- DATA RECORDS
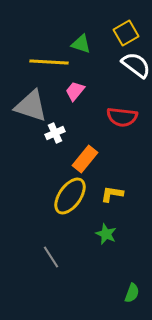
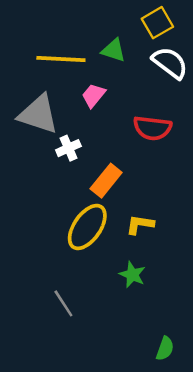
green triangle: (81, 44) -> (114, 50), moved

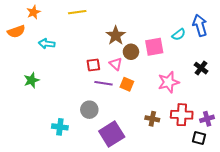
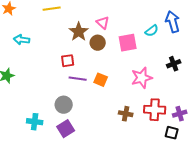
brown star: (116, 36) -> (79, 32), moved
brown circle: (131, 52) -> (98, 43), moved
pink triangle: (116, 64) -> (103, 23), moved
black cross: (201, 68) -> (174, 64), turned 32
purple square: (112, 134) -> (66, 129), moved, size x0.7

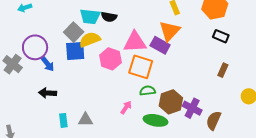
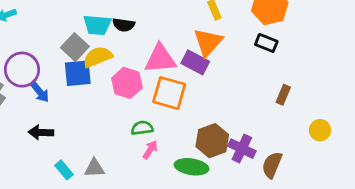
black rectangle: (221, 36) -> (266, 43), moved
green semicircle: (148, 91) -> (142, 128), moved
cyan rectangle: (63, 120) -> (64, 170), turned -32

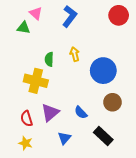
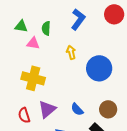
pink triangle: (36, 13) -> (33, 43), moved, turned -32
blue L-shape: (70, 16) -> (78, 19), moved
green semicircle: (49, 59) -> (46, 28), moved
brown circle: (112, 102) -> (108, 109), moved

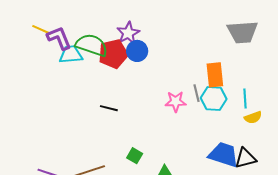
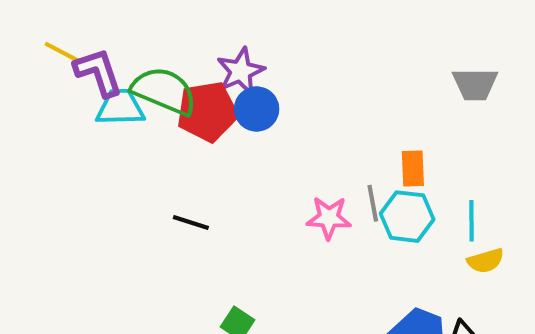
gray trapezoid: (242, 32) -> (475, 84), size x0.7
orange rectangle: (215, 75) -> (413, 169), size x0.7

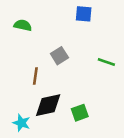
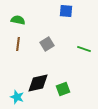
brown line: (35, 76) -> (18, 44), moved

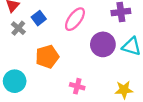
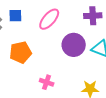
blue square: (39, 18) -> (15, 16), turned 32

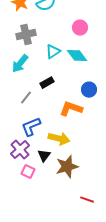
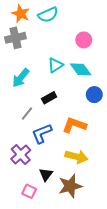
gray cross: (26, 35) -> (15, 38), moved
blue circle: (89, 90) -> (94, 95), moved
blue L-shape: (31, 127) -> (42, 133), moved
yellow arrow: (59, 139) -> (76, 157), moved
purple cross: (20, 150) -> (21, 155), moved

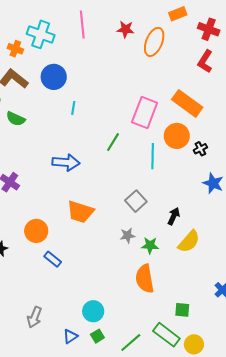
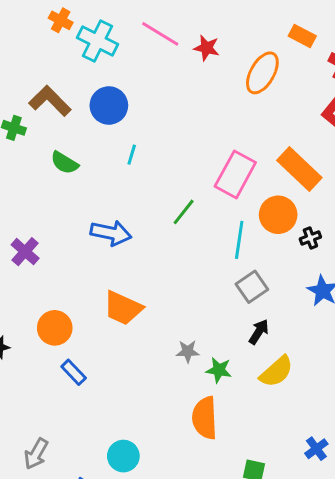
orange rectangle: (178, 14) -> (302, 36), turned 42
pink line: (82, 24) -> (160, 34), turned -60
red star: (125, 29) -> (207, 48), moved
orange cross: (15, 49) -> (61, 20), moved
green semicircle: (16, 119) -> (64, 163), moved
gray square: (136, 201) -> (252, 287), moved

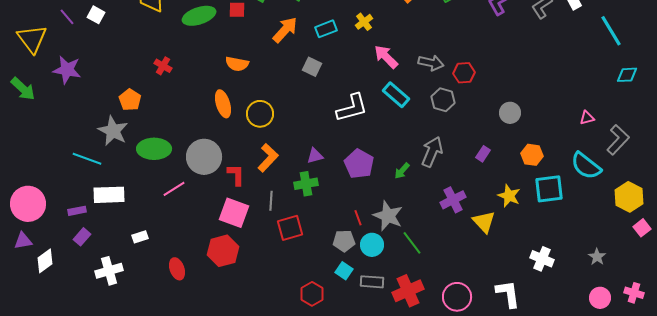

- EXERCISE
Show every line from the entries above in which "purple" appears.

- WRITTEN SOLUTION
purple square: (112, 134) -> (66, 129), moved, size x0.7
purple cross: (20, 150) -> (21, 155), moved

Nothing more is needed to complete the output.